**Provided material:**
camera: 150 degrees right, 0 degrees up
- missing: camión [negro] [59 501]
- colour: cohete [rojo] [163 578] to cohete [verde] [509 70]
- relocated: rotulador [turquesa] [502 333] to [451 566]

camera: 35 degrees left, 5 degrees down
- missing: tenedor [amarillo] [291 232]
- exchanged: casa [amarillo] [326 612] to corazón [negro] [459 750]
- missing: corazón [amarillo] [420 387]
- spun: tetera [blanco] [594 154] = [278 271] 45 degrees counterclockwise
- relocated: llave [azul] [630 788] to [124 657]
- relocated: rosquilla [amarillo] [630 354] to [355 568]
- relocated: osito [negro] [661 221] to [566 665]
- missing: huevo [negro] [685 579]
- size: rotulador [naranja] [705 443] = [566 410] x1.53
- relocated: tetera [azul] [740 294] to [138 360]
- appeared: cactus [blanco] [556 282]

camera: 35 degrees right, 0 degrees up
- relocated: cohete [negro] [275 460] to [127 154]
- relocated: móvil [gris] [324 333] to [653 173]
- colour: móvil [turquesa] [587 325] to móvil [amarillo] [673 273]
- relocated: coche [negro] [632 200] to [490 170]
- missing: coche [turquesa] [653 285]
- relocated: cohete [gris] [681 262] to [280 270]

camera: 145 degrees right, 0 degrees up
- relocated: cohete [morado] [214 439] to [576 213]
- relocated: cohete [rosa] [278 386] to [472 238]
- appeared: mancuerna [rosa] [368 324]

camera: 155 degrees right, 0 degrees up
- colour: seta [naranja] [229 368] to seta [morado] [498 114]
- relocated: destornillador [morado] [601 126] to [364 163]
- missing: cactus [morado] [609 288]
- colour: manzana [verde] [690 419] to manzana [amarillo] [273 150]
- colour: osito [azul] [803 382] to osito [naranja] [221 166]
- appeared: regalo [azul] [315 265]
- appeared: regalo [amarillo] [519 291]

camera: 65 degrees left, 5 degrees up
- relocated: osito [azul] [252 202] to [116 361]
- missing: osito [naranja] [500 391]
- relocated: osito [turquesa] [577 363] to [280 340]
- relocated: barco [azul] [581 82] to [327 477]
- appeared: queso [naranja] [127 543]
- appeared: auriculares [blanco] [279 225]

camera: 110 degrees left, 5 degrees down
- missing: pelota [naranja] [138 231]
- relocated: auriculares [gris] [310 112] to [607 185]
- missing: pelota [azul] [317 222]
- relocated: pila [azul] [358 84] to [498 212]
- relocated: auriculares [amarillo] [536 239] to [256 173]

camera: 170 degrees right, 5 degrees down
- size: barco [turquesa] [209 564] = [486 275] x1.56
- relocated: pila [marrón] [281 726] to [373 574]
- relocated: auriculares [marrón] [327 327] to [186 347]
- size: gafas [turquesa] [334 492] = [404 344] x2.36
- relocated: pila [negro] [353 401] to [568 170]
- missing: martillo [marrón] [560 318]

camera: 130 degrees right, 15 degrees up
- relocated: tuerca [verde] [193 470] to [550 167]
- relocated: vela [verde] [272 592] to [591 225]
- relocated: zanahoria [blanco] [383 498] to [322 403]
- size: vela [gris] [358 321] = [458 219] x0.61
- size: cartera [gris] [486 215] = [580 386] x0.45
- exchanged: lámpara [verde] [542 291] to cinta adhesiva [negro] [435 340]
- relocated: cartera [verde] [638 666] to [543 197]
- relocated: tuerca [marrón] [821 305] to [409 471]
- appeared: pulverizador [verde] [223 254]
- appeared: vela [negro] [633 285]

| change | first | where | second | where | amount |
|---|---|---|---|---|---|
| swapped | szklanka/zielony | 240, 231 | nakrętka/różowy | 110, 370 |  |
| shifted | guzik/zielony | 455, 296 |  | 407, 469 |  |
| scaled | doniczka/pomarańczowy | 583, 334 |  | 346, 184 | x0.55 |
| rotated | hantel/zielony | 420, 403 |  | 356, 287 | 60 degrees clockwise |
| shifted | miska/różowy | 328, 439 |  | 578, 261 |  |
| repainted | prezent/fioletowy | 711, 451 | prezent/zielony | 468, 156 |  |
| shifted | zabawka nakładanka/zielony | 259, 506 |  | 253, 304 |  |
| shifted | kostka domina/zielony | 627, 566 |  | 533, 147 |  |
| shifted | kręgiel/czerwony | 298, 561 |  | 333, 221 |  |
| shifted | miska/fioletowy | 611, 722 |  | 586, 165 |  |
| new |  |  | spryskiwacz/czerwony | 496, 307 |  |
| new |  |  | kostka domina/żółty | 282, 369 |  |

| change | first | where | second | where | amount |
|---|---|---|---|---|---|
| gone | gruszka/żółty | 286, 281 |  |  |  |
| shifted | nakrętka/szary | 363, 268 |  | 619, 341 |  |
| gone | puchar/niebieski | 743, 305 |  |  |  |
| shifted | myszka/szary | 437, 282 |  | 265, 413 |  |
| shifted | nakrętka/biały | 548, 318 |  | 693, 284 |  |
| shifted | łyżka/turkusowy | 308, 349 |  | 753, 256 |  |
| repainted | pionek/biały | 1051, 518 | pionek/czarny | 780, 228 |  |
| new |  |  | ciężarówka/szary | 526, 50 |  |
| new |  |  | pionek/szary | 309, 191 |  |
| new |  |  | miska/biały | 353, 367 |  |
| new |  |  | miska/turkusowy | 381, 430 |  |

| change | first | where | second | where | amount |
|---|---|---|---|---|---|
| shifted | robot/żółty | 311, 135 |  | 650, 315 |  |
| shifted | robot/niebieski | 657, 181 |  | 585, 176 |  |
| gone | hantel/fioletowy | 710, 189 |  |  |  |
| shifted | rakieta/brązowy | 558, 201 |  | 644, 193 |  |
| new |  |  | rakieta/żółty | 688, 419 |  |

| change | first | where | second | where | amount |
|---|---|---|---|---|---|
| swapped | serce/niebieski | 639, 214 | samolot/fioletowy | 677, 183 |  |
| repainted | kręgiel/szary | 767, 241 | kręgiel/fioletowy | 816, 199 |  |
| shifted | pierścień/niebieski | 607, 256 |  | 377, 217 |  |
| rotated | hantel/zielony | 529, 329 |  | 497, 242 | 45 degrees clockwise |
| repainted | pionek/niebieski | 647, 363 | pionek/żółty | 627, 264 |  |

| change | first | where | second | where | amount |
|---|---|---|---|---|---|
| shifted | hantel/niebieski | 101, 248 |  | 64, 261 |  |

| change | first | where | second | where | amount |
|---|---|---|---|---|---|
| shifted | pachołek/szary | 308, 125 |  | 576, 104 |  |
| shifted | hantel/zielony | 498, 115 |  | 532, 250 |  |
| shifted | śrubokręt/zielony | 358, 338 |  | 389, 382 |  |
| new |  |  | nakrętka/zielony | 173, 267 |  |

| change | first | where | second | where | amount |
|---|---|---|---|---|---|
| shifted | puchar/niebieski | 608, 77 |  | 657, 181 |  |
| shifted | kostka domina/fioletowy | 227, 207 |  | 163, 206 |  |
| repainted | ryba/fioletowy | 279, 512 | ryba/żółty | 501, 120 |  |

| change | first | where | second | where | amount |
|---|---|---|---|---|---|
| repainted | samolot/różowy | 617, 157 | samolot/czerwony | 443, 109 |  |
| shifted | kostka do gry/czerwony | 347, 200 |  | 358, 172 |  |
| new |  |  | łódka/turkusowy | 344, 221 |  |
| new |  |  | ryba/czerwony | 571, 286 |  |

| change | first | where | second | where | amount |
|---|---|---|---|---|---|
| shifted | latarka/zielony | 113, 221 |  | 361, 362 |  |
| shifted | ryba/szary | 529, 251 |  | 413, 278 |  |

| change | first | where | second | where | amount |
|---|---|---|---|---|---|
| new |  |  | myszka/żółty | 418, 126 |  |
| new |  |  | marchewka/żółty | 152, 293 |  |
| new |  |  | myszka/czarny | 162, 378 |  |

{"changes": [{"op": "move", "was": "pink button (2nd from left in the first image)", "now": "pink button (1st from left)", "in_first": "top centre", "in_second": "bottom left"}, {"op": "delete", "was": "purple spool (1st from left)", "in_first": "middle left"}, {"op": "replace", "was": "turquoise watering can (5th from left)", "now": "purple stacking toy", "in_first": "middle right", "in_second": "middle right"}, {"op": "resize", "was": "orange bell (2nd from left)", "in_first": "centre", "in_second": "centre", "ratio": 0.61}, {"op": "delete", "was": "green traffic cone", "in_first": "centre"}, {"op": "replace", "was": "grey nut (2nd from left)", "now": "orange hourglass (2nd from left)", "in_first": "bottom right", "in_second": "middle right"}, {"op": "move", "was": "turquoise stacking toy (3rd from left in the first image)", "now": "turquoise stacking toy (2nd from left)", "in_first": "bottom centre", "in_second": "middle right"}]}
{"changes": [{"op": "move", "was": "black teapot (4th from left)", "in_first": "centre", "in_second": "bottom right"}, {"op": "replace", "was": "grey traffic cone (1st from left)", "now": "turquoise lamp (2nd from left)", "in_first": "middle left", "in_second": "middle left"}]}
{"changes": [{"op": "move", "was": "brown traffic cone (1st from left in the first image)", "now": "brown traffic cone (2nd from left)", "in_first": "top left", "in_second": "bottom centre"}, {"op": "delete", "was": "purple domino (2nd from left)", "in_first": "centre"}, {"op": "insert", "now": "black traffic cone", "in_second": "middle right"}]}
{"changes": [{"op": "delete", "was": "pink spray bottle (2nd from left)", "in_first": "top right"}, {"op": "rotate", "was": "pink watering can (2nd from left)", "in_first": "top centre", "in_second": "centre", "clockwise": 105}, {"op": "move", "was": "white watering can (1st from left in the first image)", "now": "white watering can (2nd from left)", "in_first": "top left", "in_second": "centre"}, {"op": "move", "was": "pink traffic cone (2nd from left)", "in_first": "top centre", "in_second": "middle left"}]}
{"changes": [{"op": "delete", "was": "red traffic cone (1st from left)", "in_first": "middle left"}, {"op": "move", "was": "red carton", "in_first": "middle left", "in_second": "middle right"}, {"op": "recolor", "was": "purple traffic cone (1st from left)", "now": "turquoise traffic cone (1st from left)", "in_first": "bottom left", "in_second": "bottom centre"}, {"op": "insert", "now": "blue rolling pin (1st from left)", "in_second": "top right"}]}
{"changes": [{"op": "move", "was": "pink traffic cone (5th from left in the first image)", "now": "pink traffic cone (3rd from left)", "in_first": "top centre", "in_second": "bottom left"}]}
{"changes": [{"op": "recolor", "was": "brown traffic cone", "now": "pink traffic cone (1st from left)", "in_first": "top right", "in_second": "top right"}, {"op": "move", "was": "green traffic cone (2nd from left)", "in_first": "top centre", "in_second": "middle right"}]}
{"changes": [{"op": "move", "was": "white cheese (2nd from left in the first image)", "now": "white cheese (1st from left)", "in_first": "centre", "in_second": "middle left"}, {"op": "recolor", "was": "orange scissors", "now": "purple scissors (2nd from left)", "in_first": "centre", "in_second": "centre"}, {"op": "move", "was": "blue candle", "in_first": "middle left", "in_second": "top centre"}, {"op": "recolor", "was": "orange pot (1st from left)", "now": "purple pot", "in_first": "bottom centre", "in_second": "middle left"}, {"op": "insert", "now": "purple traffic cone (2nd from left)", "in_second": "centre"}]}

**Directions:**
Transcribe the records above from the line holding "swapped | szklanka/zielony" down to the line holding "shifted | miska/różowy", inclusive, without adding anything.

**Response area:**
| swapped | szklanka/zielony | 240, 231 | nakrętka/różowy | 110, 370 |  |
| shifted | guzik/zielony | 455, 296 |  | 407, 469 |  |
| scaled | doniczka/pomarańczowy | 583, 334 |  | 346, 184 | x0.55 |
| rotated | hantel/zielony | 420, 403 |  | 356, 287 | 60 degrees clockwise |
| shifted | miska/różowy | 328, 439 |  | 578, 261 |  |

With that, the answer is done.